WHAT THE TASK ASKS | Would you restate every entry below word for word? Leave out the pictures.

DATA PROVIDED |

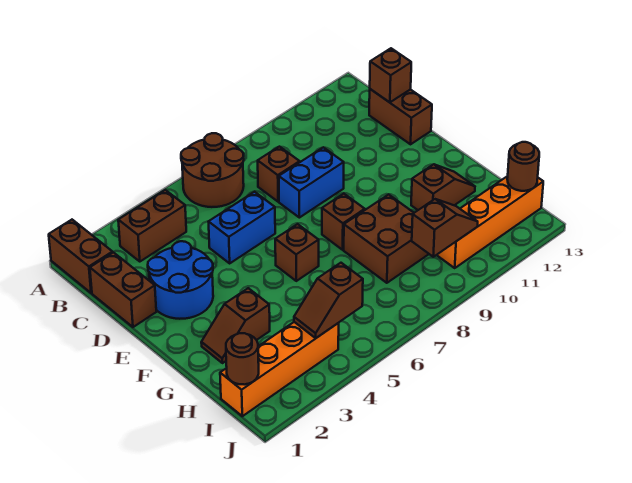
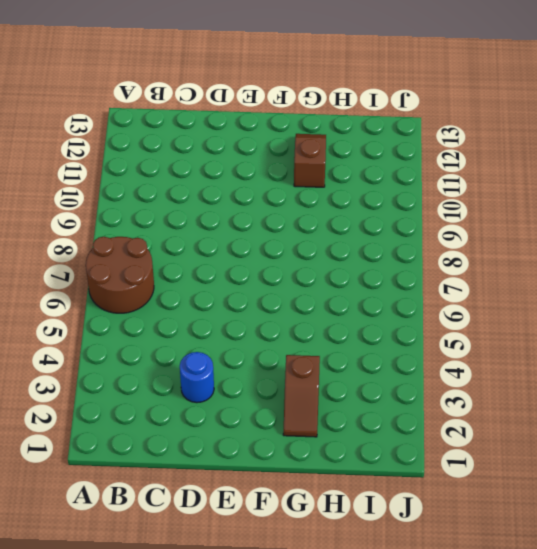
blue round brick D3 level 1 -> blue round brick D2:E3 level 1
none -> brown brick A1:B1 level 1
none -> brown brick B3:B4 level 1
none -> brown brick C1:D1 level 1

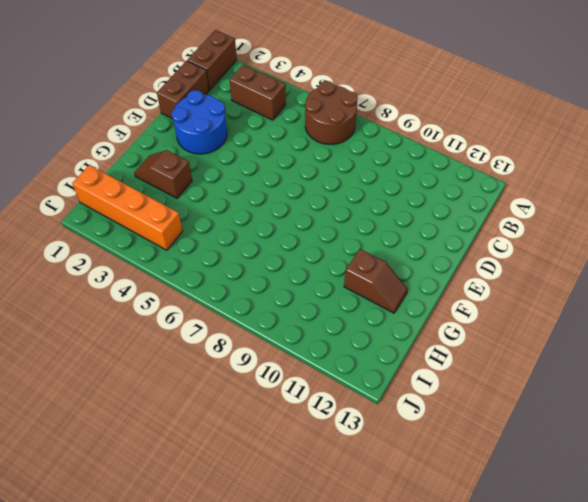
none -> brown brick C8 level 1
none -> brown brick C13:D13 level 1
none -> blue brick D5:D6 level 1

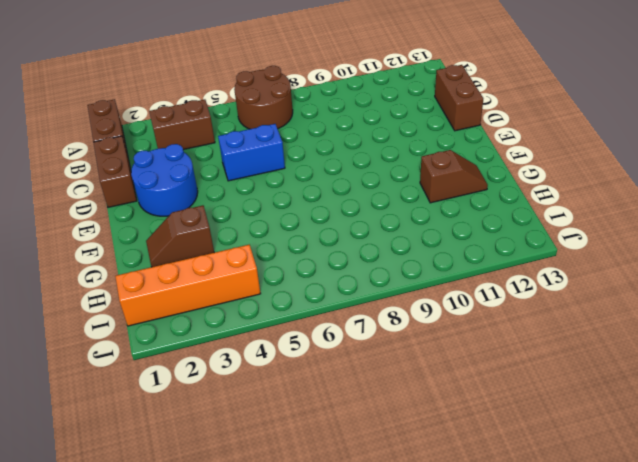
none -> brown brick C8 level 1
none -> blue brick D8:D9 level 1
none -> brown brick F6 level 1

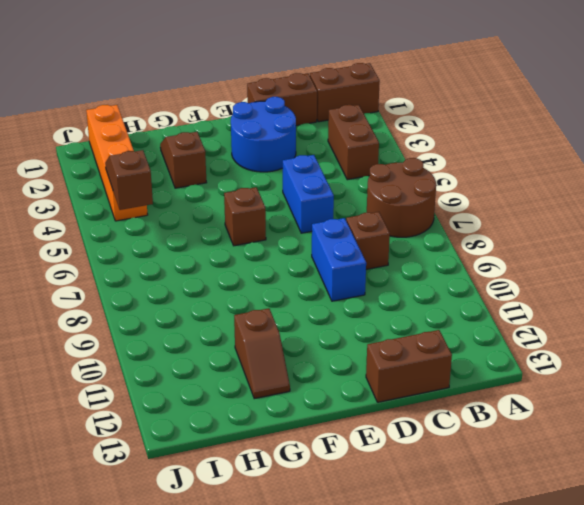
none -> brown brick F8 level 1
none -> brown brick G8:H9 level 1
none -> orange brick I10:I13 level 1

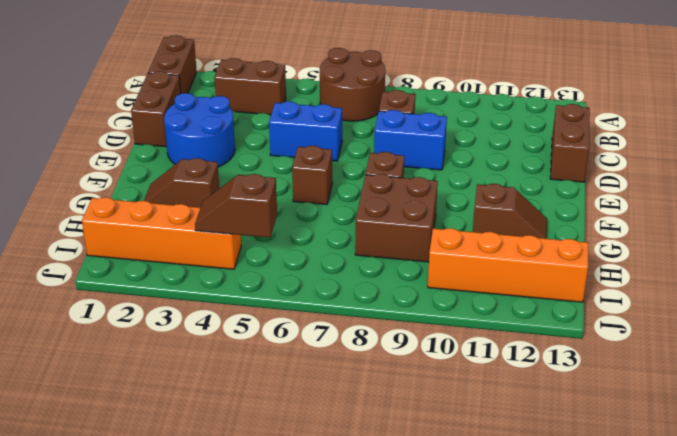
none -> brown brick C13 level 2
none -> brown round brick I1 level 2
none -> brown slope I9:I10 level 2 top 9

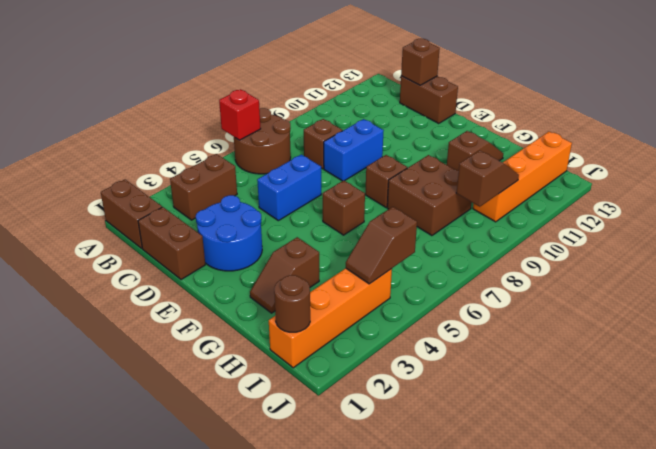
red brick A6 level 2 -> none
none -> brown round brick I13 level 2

FINISHED EXERCISE |
blue round brick D3 level 1 -> blue round brick D2:E3 level 1
none -> brown brick A1:B1 level 1
none -> brown brick B3:B4 level 1
none -> brown brick C1:D1 level 1

none -> brown brick C8 level 1
none -> brown brick C13:D13 level 1
none -> blue brick D5:D6 level 1

none -> brown brick C8 level 1
none -> blue brick D8:D9 level 1
none -> brown brick F6 level 1

none -> brown brick F8 level 1
none -> brown brick G8:H9 level 1
none -> orange brick I10:I13 level 1

none -> brown brick C13 level 2
none -> brown round brick I1 level 2
none -> brown slope I9:I10 level 2 top 9

red brick A6 level 2 -> none
none -> brown round brick I13 level 2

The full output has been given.